# [WHAT TO WORK ON]
Retype, word for word, only the lines from the one with "white plate G9" through the last line of the data below.

───── COLLECTED DATA

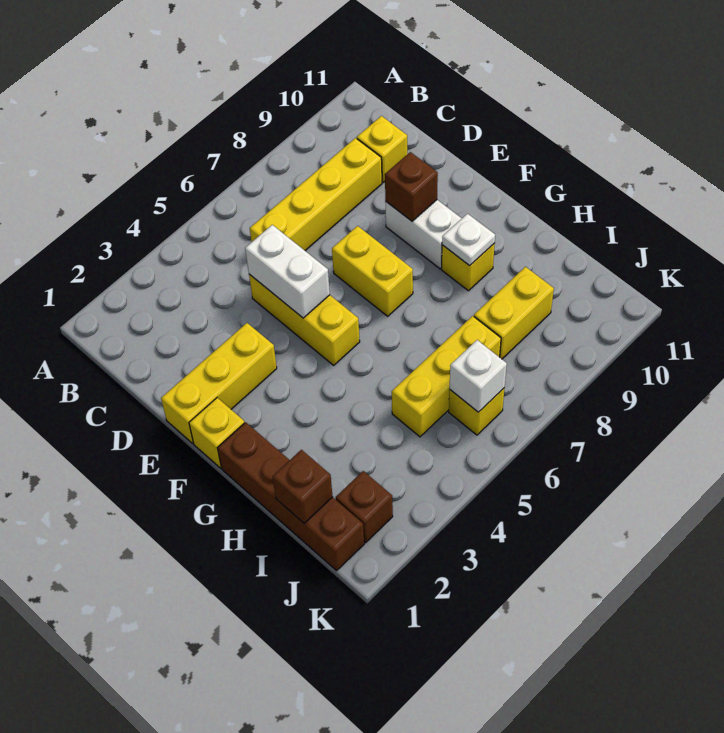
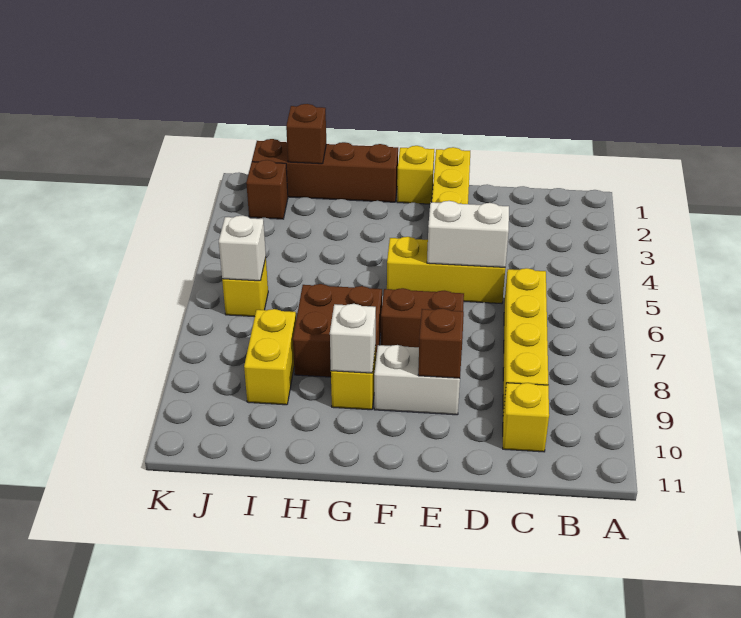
yellow brick E7:F7 level 1 -> brown brick E7:F7 level 1
none -> brown brick G7:H8 level 1
white plate G9 level 2 -> white brick G9 level 2
yellow brick I5:I7 level 1 -> none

──────────

# [TASK SOLUTION]
white plate G9 level 2 -> white brick G9 level 2
yellow brick I5:I7 level 1 -> none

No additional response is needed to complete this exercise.